* _Dataset content_:
****
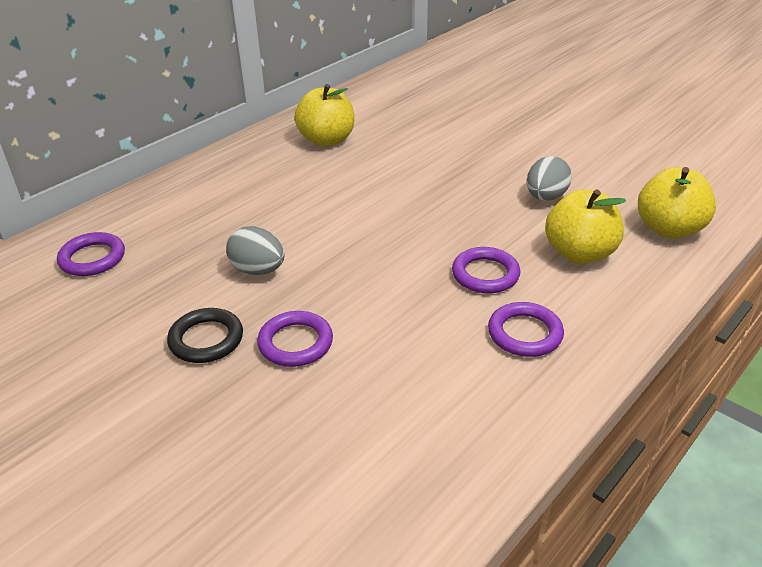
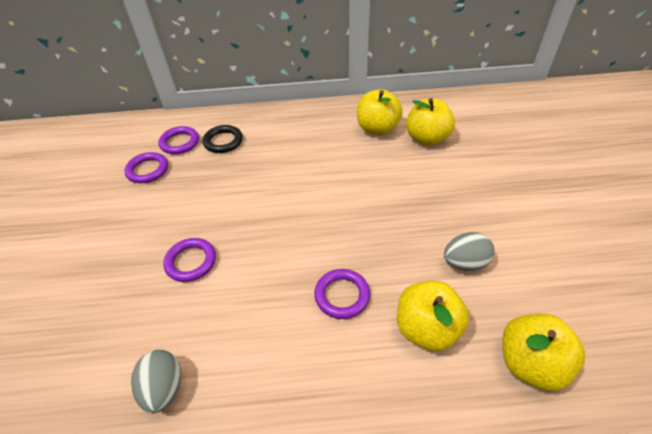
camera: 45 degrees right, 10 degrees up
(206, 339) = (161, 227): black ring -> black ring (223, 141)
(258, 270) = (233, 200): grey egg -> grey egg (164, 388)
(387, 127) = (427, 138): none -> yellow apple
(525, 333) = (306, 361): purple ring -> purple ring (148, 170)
****
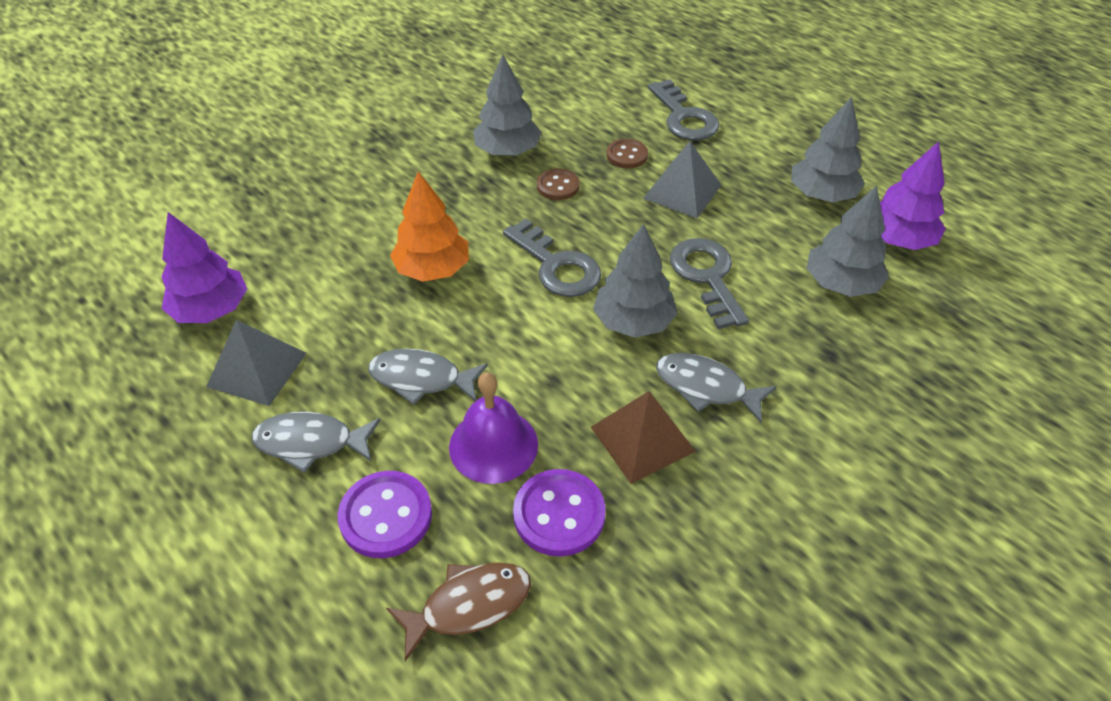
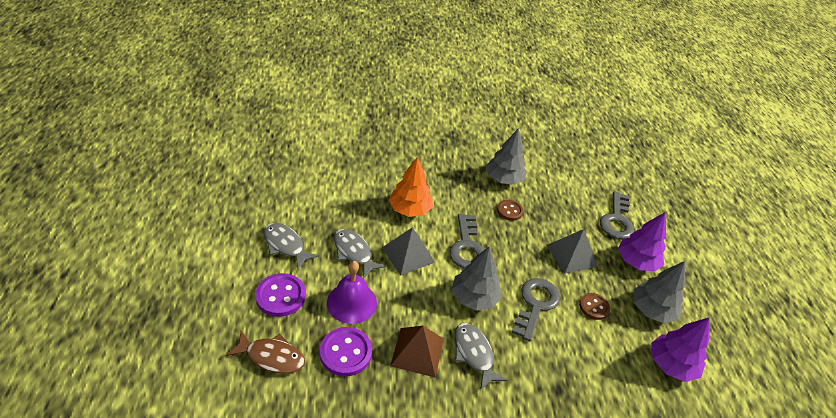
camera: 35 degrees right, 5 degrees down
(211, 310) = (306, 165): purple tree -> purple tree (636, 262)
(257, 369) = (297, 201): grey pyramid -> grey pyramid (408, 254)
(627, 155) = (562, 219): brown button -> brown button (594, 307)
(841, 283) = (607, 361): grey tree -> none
****
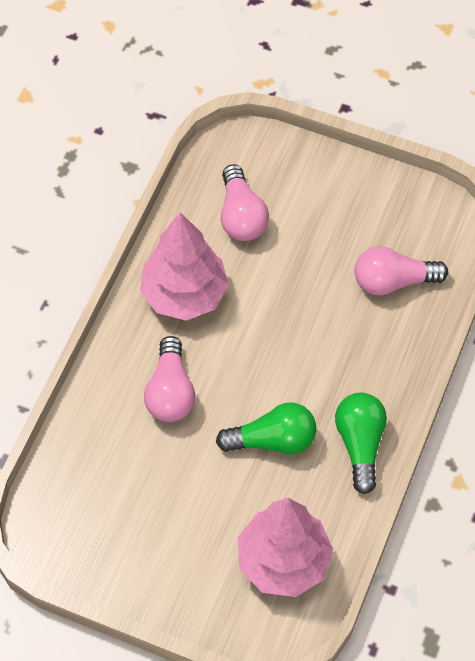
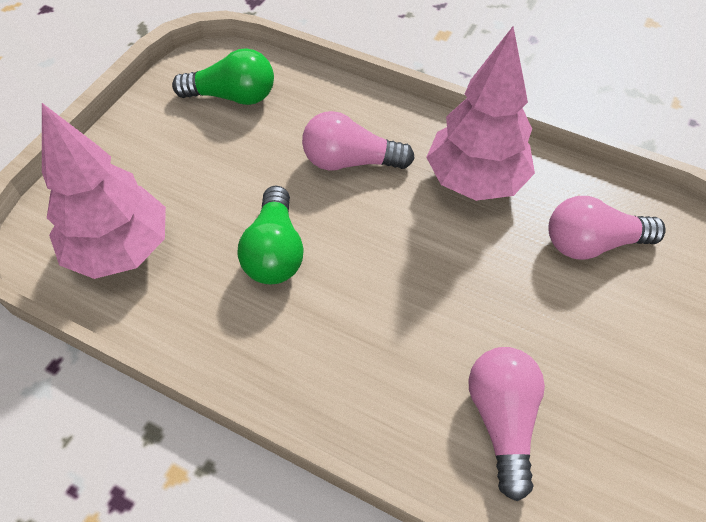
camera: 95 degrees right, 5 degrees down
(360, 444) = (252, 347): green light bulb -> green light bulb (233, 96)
****
* _Task objective_: Show all lines from the entries that hold "camera".

* _Answer below_:
camera: 45 degrees right, 10 degrees up
camera: 35 degrees right, 5 degrees down
camera: 95 degrees right, 5 degrees down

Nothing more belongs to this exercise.